━━ LISTED RECORDS

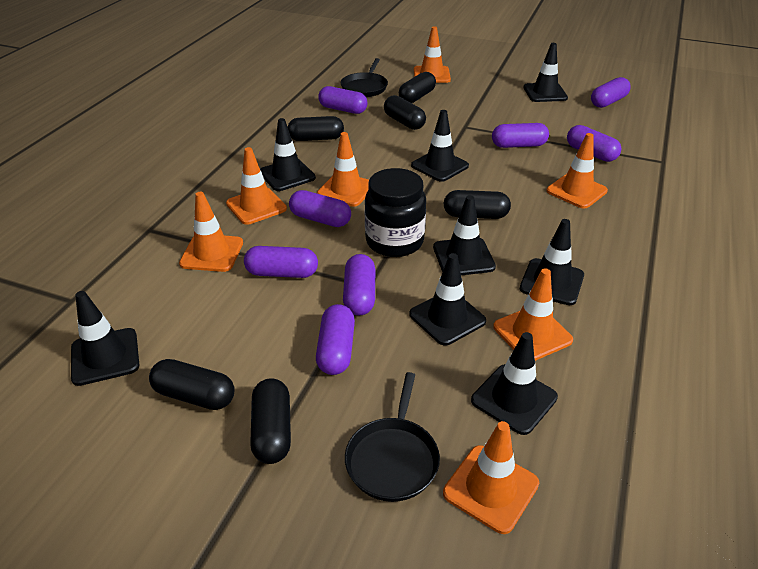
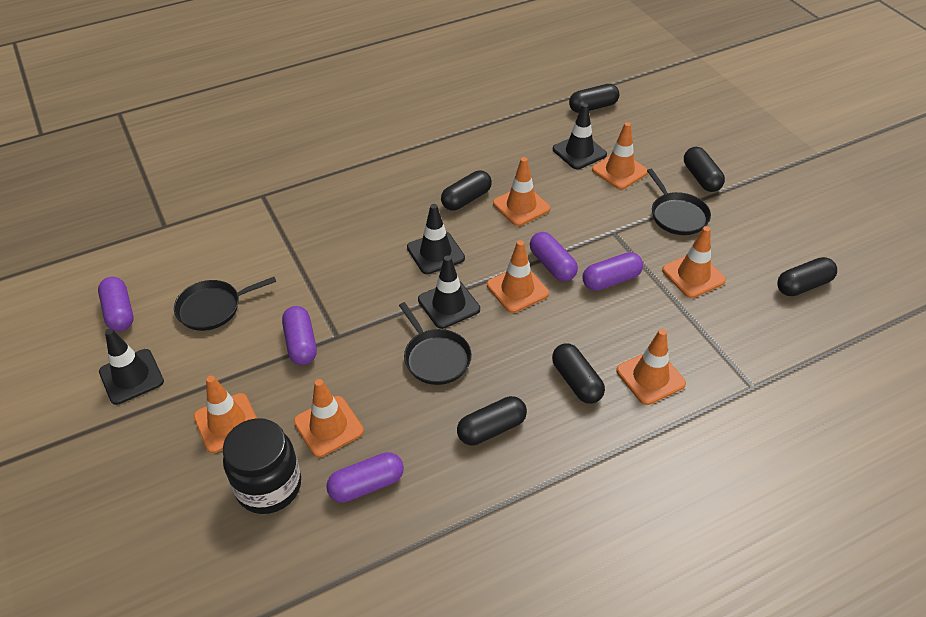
black pan: 2 -> 3
black traffic cone: 8 -> 4
purple capsule: 8 -> 5

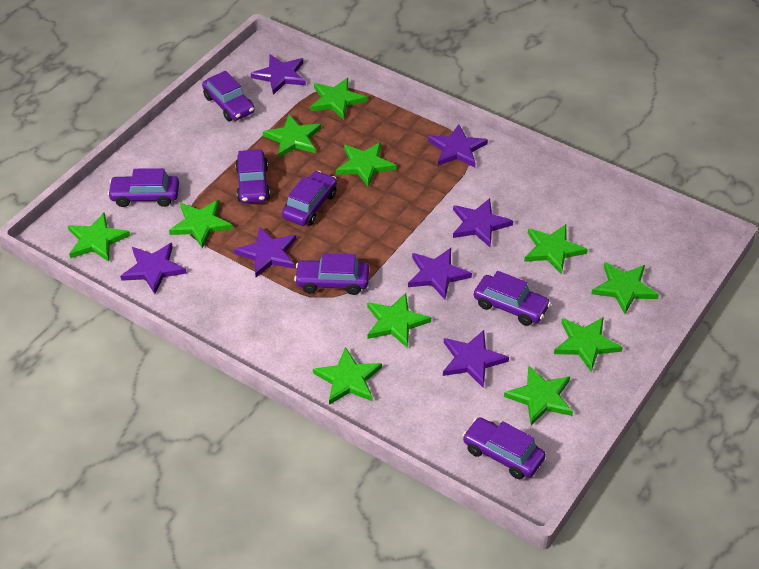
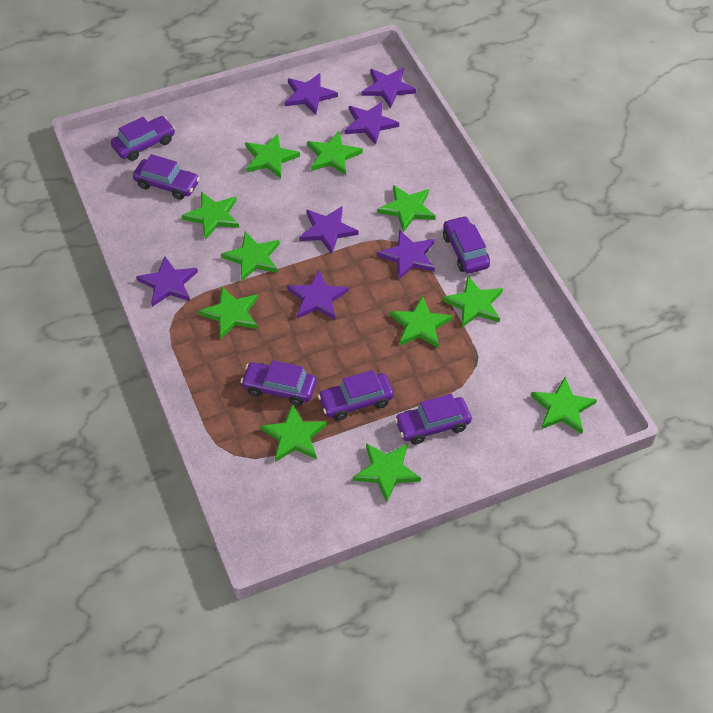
purple car: 7 -> 6

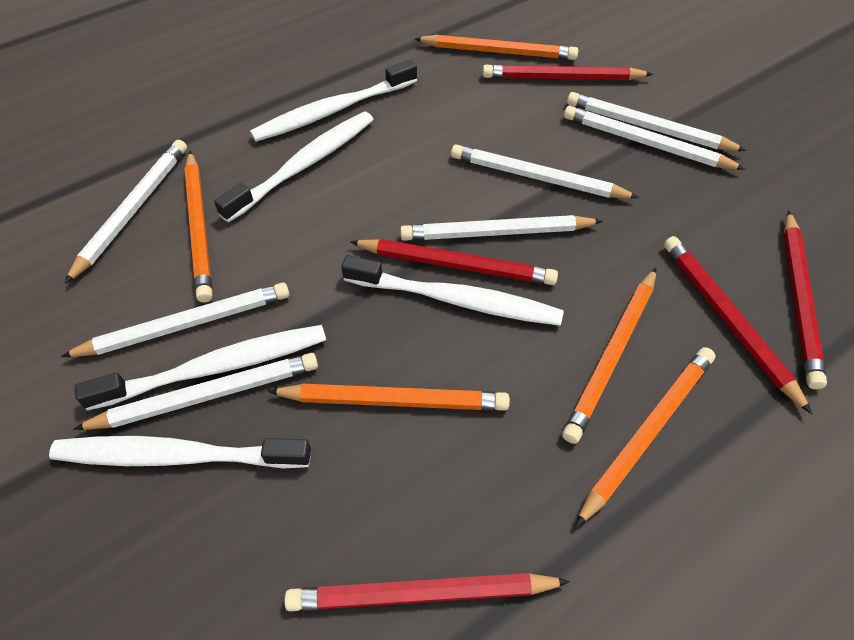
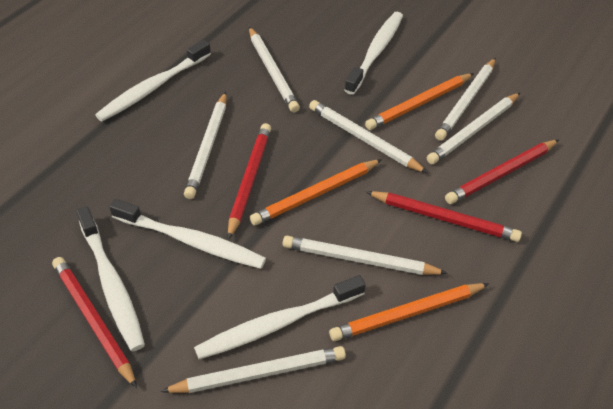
orange pencil: 5 -> 3
red pencil: 5 -> 4

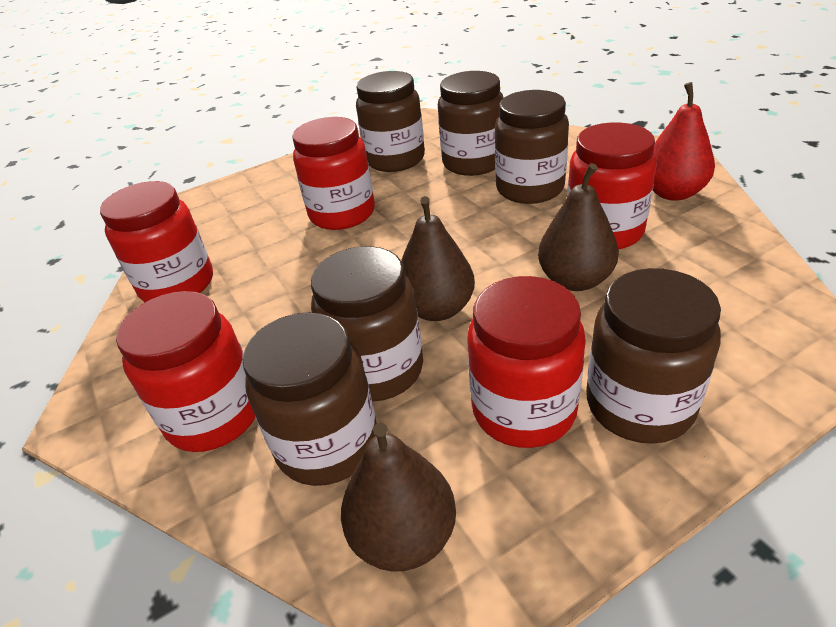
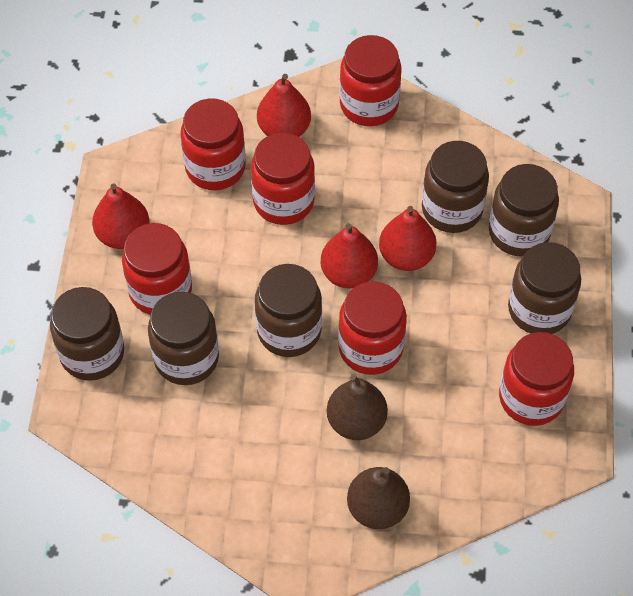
brown pear: 3 -> 2
red jar: 5 -> 6
red pear: 1 -> 4

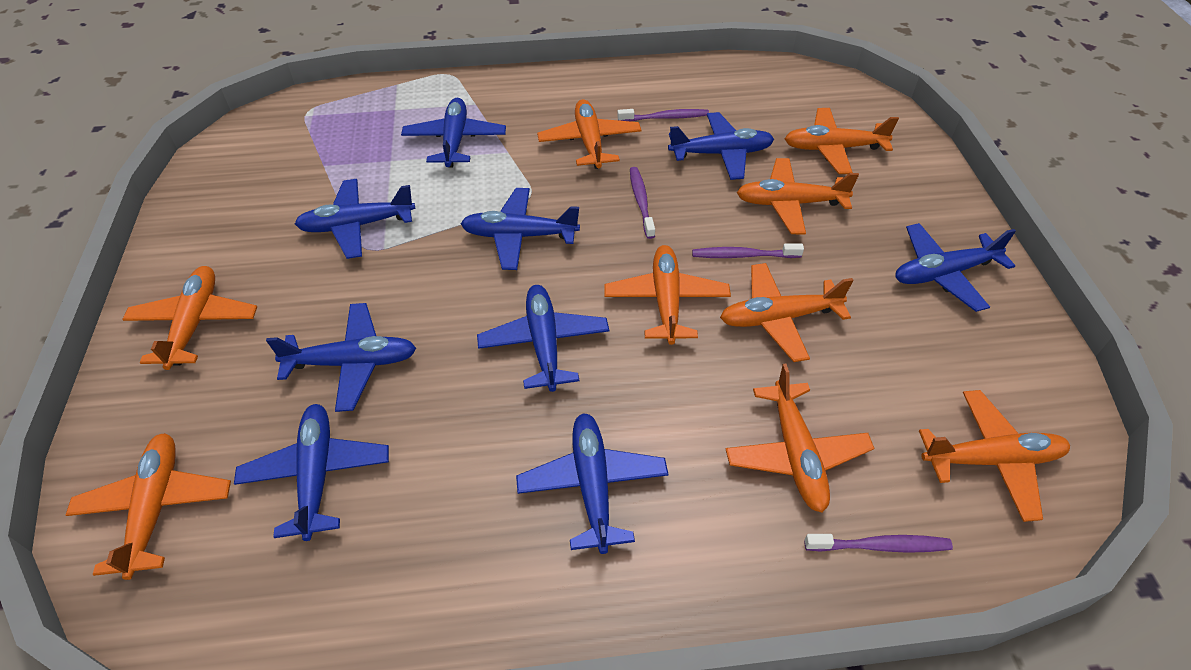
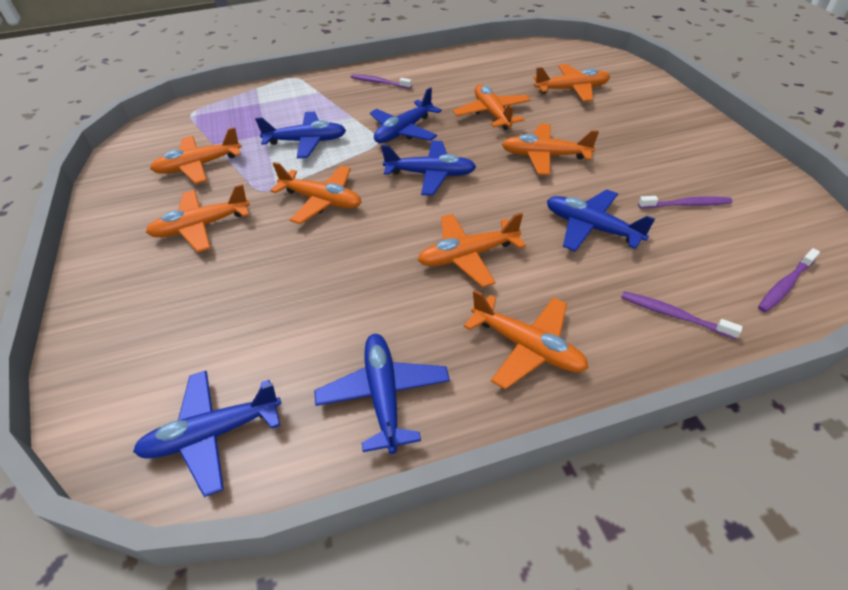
blue plane: 9 -> 6
orange plane: 9 -> 8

━━━━

▶ TASK TO CARRY OUT: Exactly the lines from the one holding "black traffic cone: 8 -> 4" through the last line of the entries, both included, are to be duplicated; leave the pictures out.

▶ RESULT OF THE EXERCISE:
black traffic cone: 8 -> 4
purple capsule: 8 -> 5

purple car: 7 -> 6

orange pencil: 5 -> 3
red pencil: 5 -> 4

brown pear: 3 -> 2
red jar: 5 -> 6
red pear: 1 -> 4

blue plane: 9 -> 6
orange plane: 9 -> 8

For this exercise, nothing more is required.